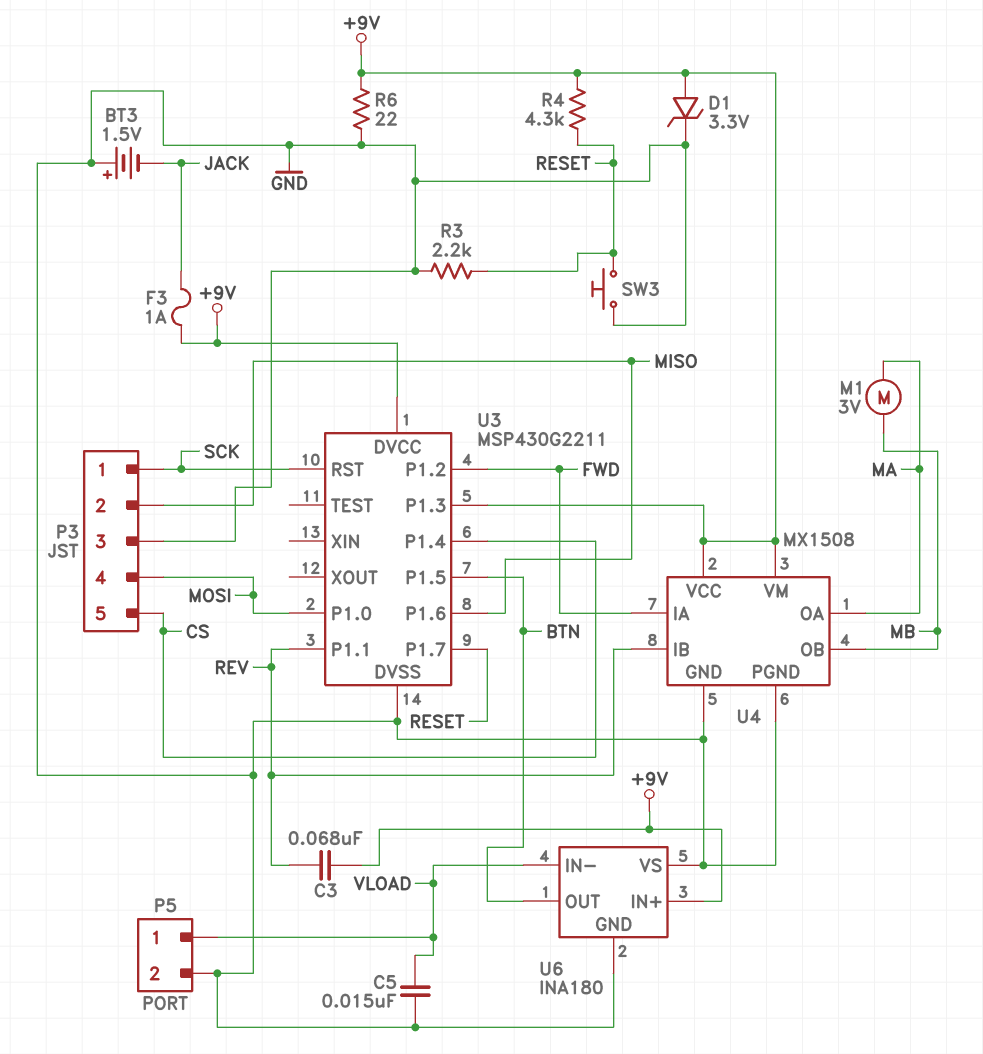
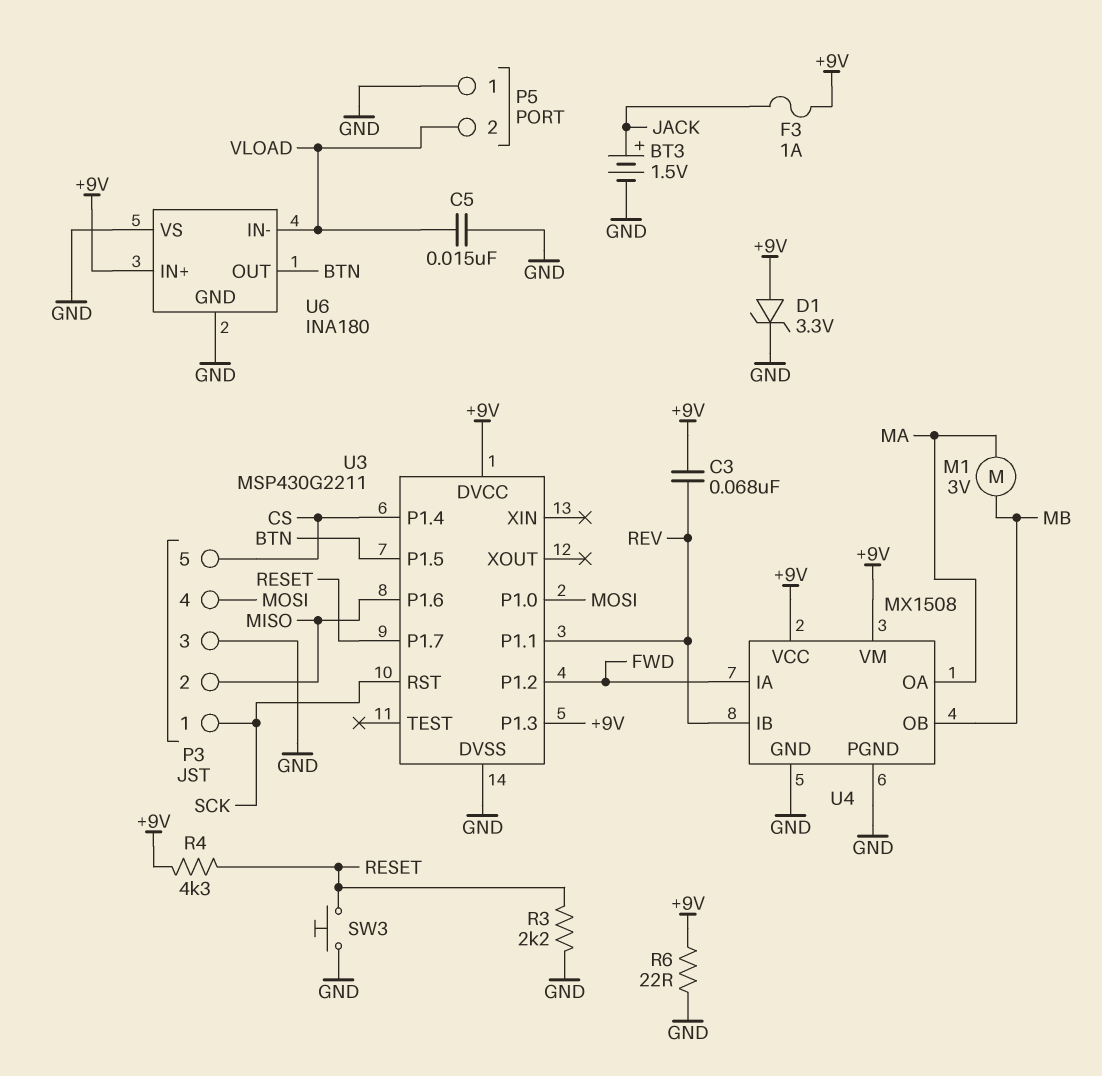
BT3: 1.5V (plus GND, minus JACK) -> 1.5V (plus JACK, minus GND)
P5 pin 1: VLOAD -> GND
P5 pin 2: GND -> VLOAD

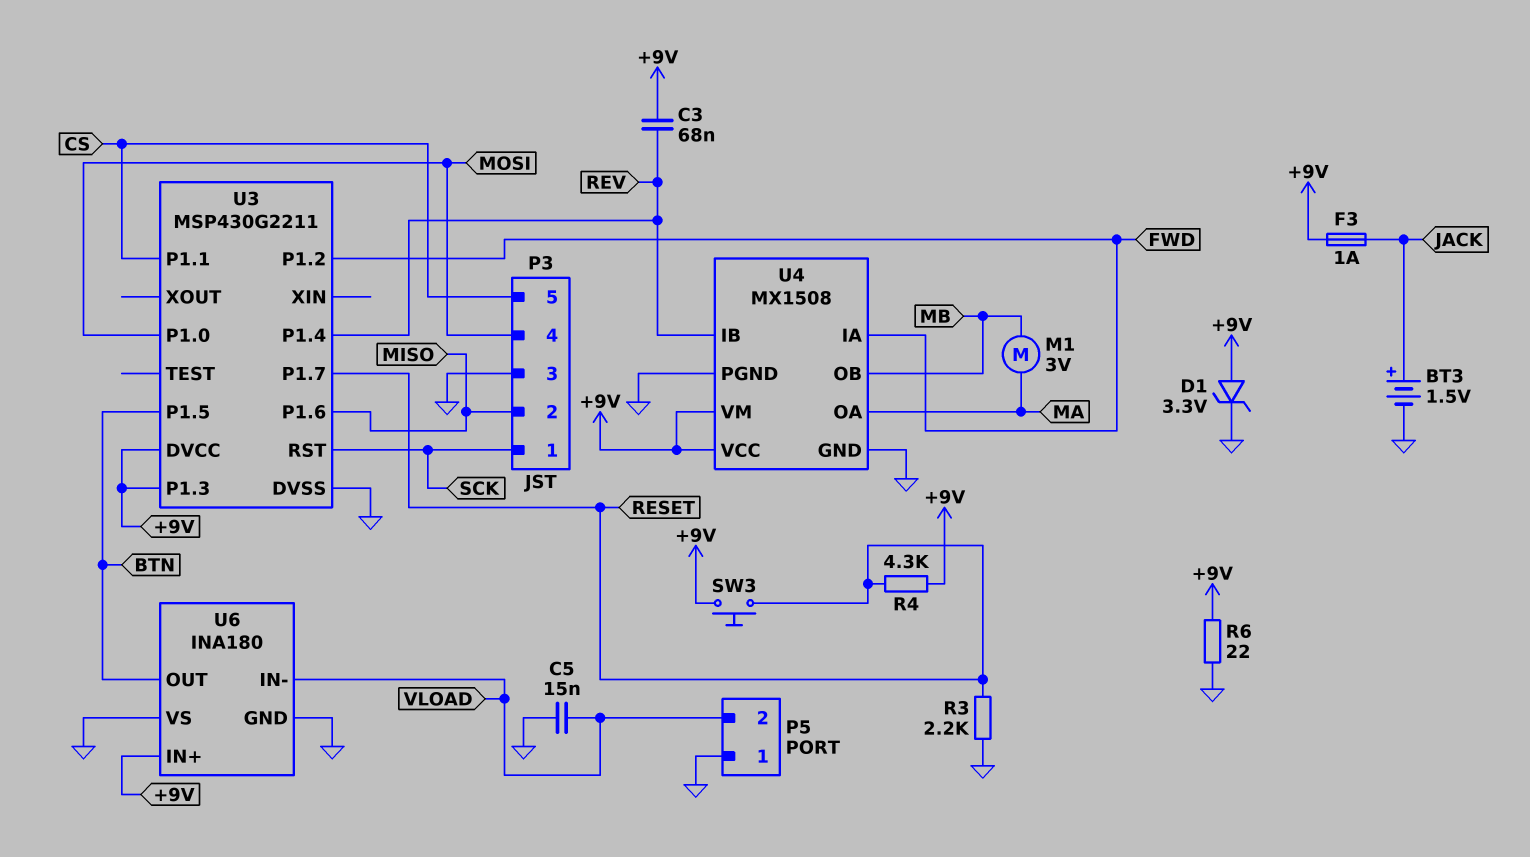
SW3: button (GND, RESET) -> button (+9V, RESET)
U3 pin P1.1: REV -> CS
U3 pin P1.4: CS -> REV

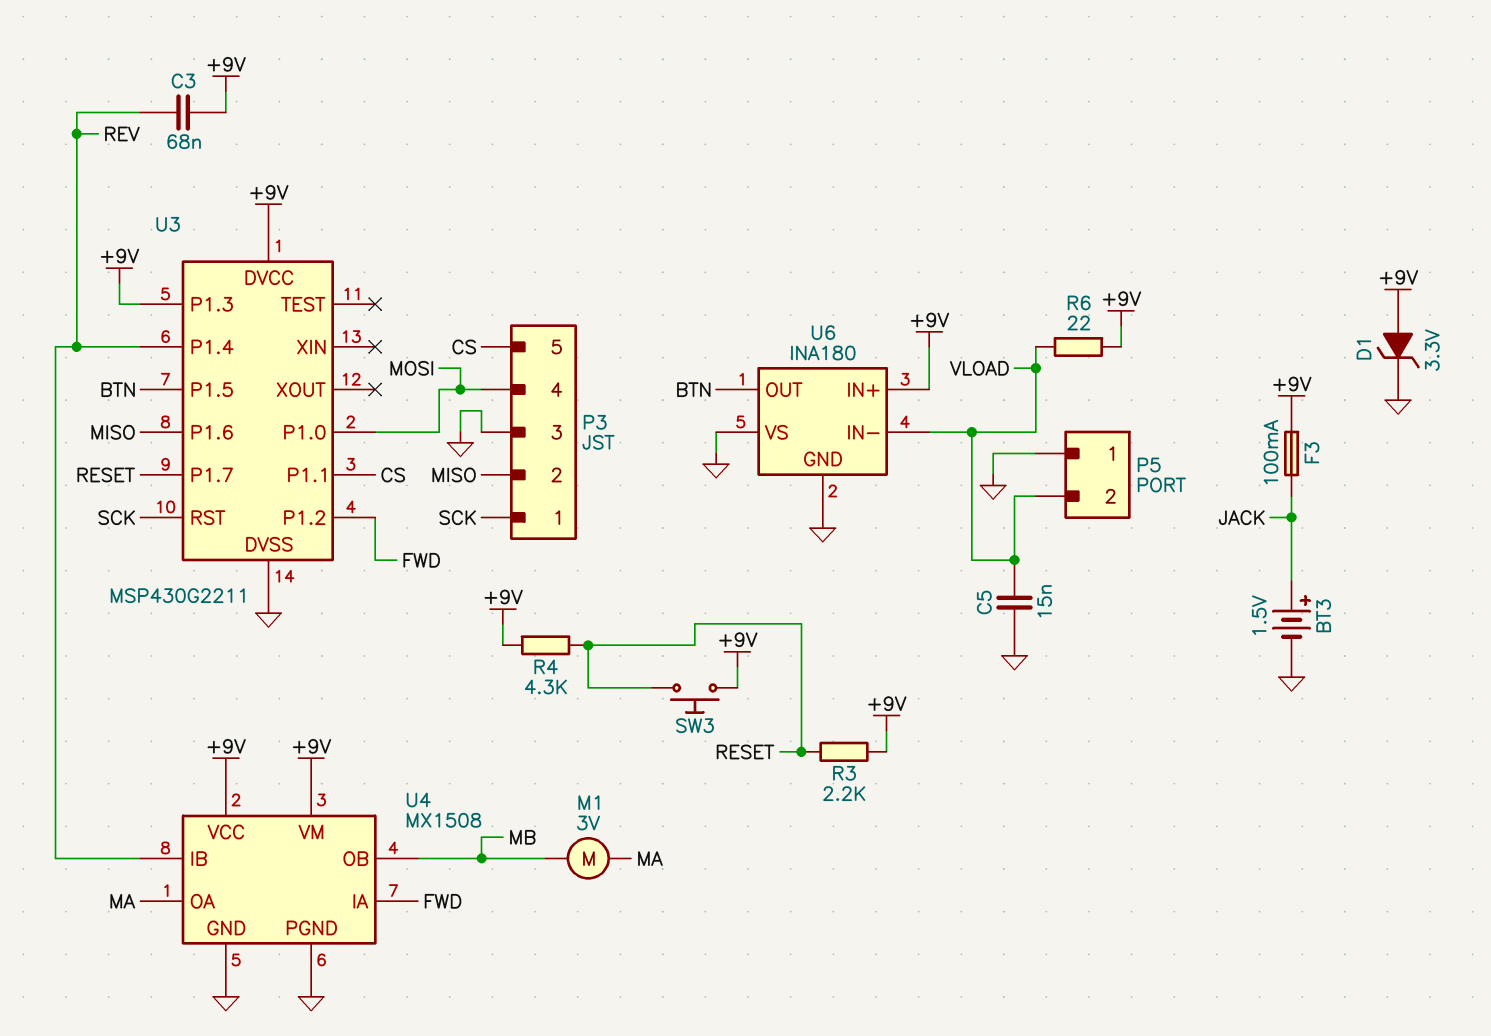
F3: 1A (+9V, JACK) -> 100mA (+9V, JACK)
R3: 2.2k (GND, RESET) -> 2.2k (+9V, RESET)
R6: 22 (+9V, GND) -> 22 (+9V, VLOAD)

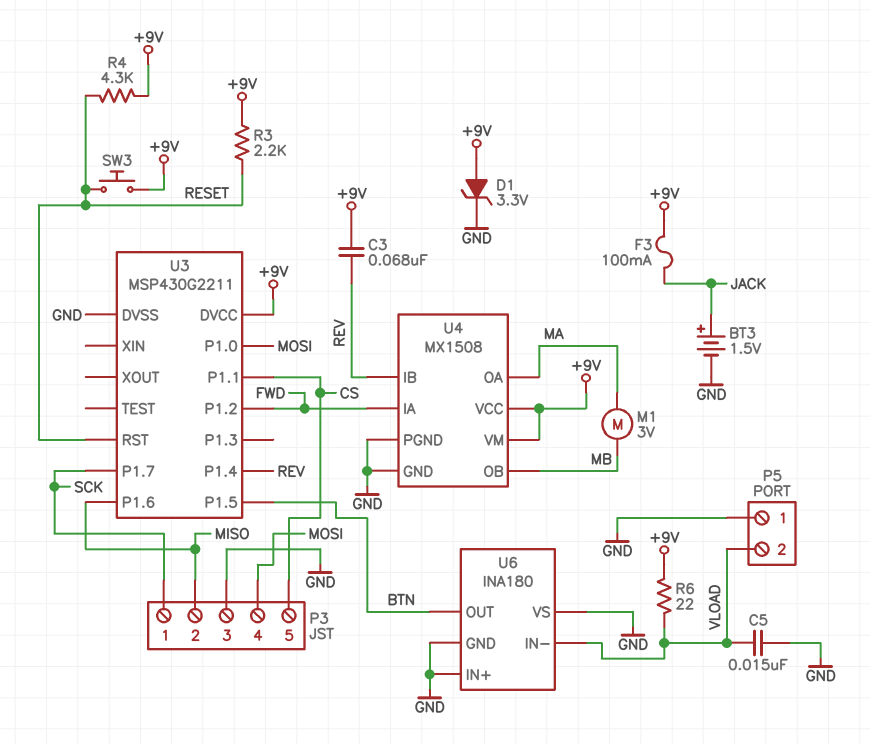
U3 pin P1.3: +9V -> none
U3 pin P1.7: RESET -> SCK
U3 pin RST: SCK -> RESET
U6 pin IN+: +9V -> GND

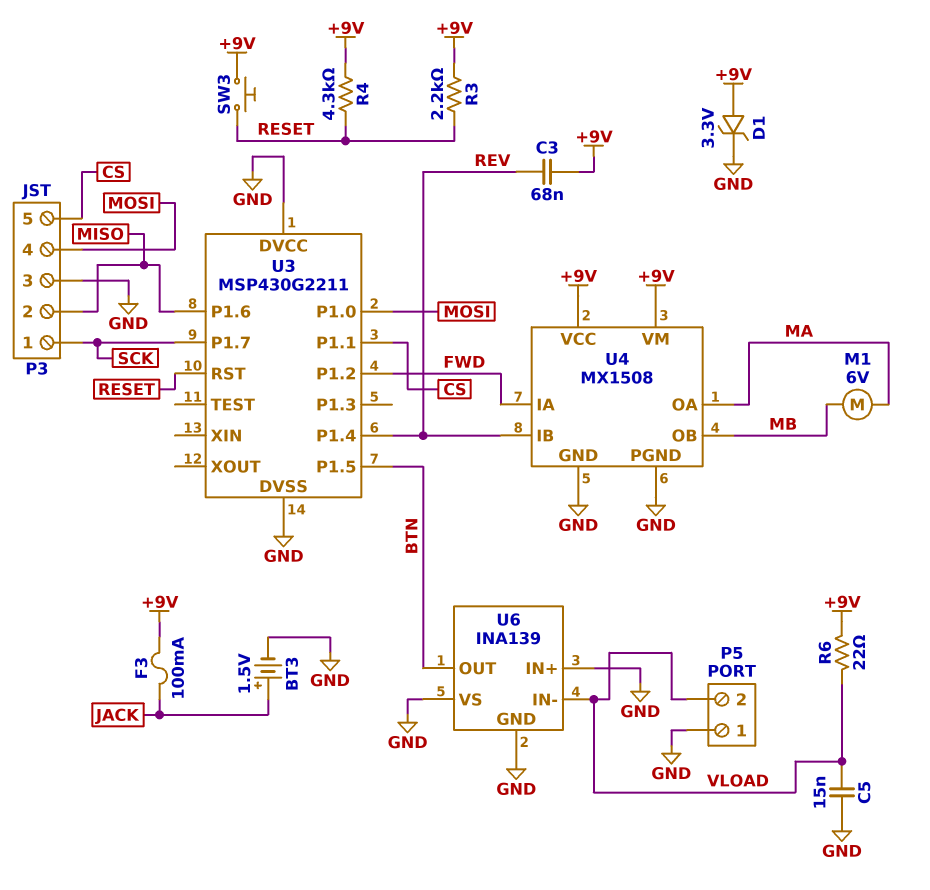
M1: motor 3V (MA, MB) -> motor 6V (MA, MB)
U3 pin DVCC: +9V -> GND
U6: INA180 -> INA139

════════════════

Problem to work on
Your task is to set down the records shown above exactly, minus any pictures.

Response box
BT3: 1.5V (plus GND, minus JACK) -> 1.5V (plus JACK, minus GND)
P5 pin 1: VLOAD -> GND
P5 pin 2: GND -> VLOAD

SW3: button (GND, RESET) -> button (+9V, RESET)
U3 pin P1.1: REV -> CS
U3 pin P1.4: CS -> REV

F3: 1A (+9V, JACK) -> 100mA (+9V, JACK)
R3: 2.2k (GND, RESET) -> 2.2k (+9V, RESET)
R6: 22 (+9V, GND) -> 22 (+9V, VLOAD)

U3 pin P1.3: +9V -> none
U3 pin P1.7: RESET -> SCK
U3 pin RST: SCK -> RESET
U6 pin IN+: +9V -> GND

M1: motor 3V (MA, MB) -> motor 6V (MA, MB)
U3 pin DVCC: +9V -> GND
U6: INA180 -> INA139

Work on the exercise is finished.